Do not copy the pictures. Write out the lines from the start of the entries through the line containing "cyan star: moved 1 px left, 18 px down".

[Stored dataset items]
##############################

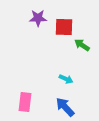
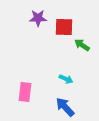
pink rectangle: moved 10 px up
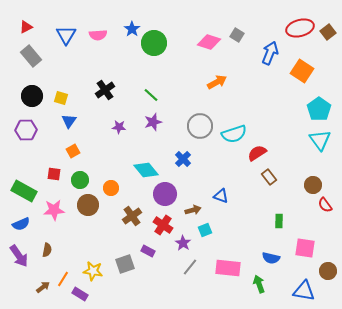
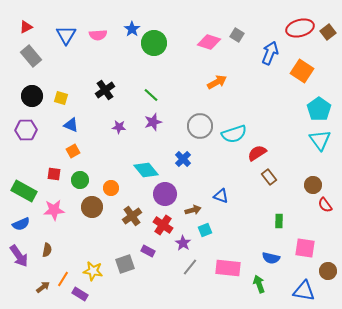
blue triangle at (69, 121): moved 2 px right, 4 px down; rotated 42 degrees counterclockwise
brown circle at (88, 205): moved 4 px right, 2 px down
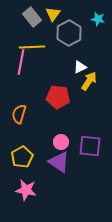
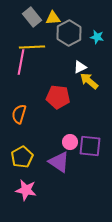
yellow triangle: moved 4 px down; rotated 49 degrees clockwise
cyan star: moved 1 px left, 18 px down
yellow arrow: rotated 84 degrees counterclockwise
pink circle: moved 9 px right
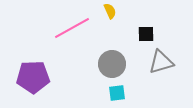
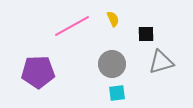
yellow semicircle: moved 3 px right, 8 px down
pink line: moved 2 px up
purple pentagon: moved 5 px right, 5 px up
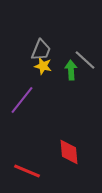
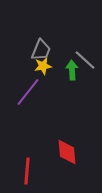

##############################

-- OUTPUT OF THE EXERCISE --
pink rectangle: moved 10 px up
blue triangle at (69, 121): moved 2 px right, 4 px down; rotated 42 degrees counterclockwise
brown circle at (88, 205): moved 4 px right, 2 px down
yellow triangle: moved 4 px down; rotated 49 degrees clockwise
cyan star: moved 1 px left, 18 px down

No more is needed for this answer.